Output the data below exactly, images excluded.

DATA PROVIDED:
==================================================

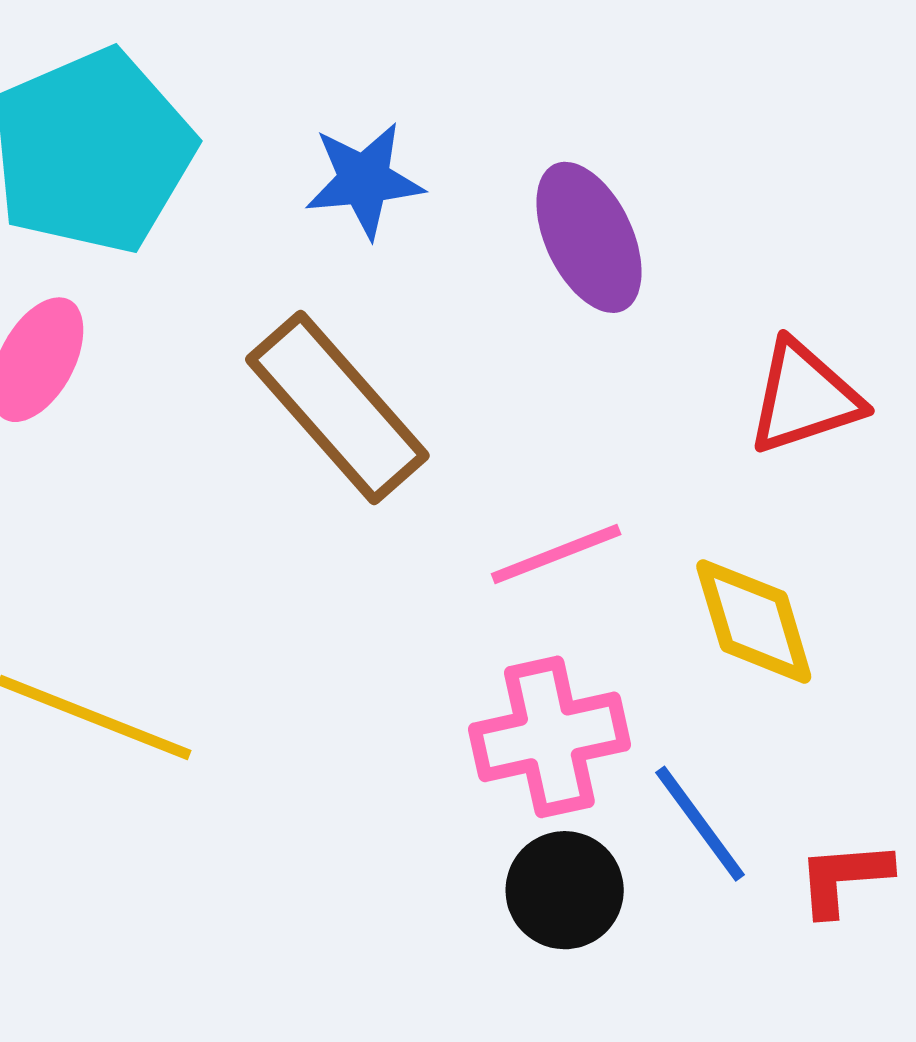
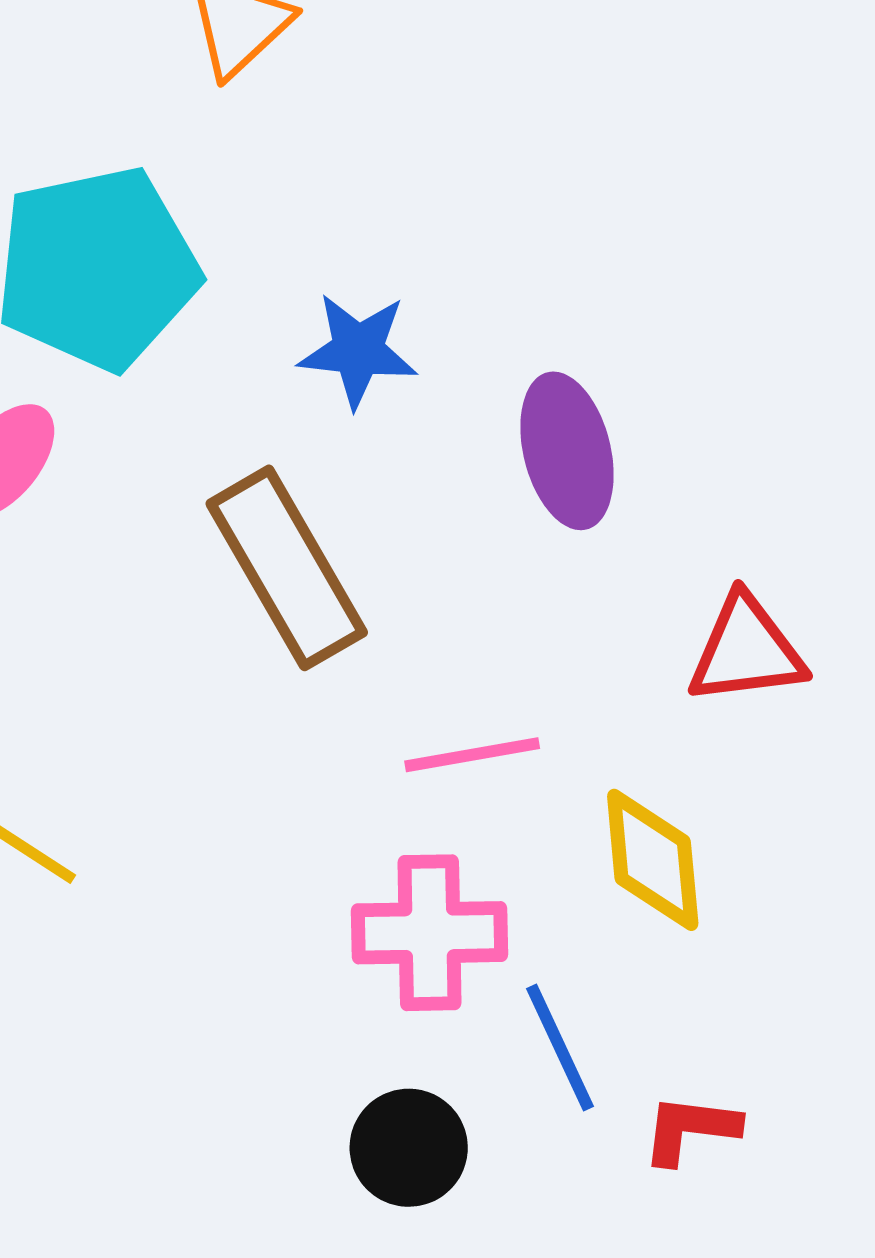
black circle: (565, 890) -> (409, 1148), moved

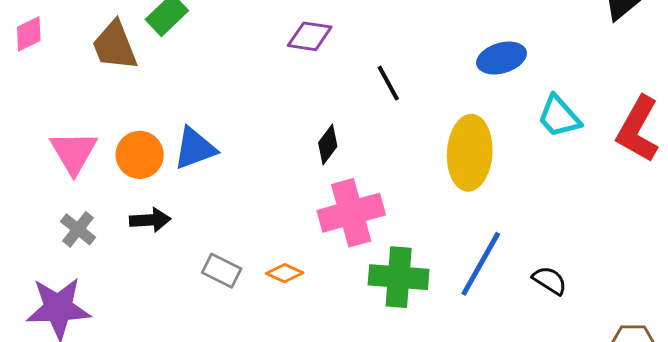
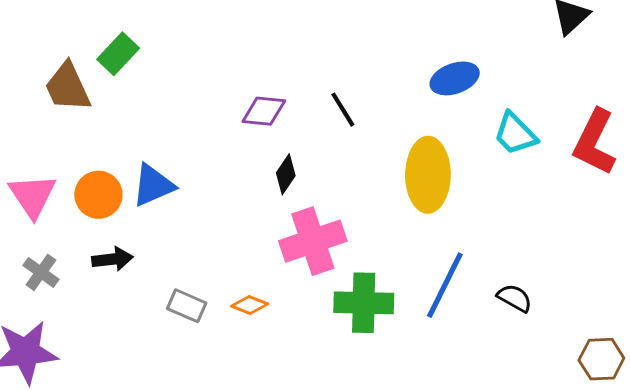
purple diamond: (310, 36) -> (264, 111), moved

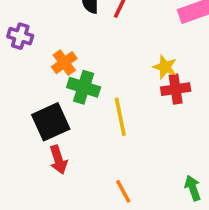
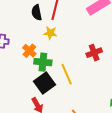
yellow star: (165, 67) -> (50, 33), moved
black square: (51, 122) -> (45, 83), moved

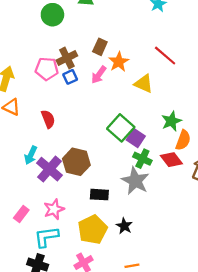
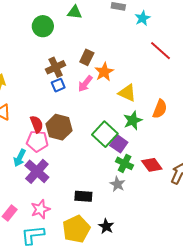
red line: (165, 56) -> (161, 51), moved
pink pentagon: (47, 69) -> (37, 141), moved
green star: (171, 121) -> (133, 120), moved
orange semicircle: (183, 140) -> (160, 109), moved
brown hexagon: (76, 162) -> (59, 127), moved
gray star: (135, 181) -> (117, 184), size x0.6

==================================================

EXPECTED ANSWER:
black circle: (565, 890) -> (409, 1148), moved

purple diamond: (310, 36) -> (264, 111), moved

yellow star: (165, 67) -> (50, 33), moved
black square: (51, 122) -> (45, 83), moved

red line: (165, 56) -> (161, 51), moved
pink pentagon: (47, 69) -> (37, 141), moved
green star: (171, 121) -> (133, 120), moved
orange semicircle: (183, 140) -> (160, 109), moved
brown hexagon: (76, 162) -> (59, 127), moved
gray star: (135, 181) -> (117, 184), size x0.6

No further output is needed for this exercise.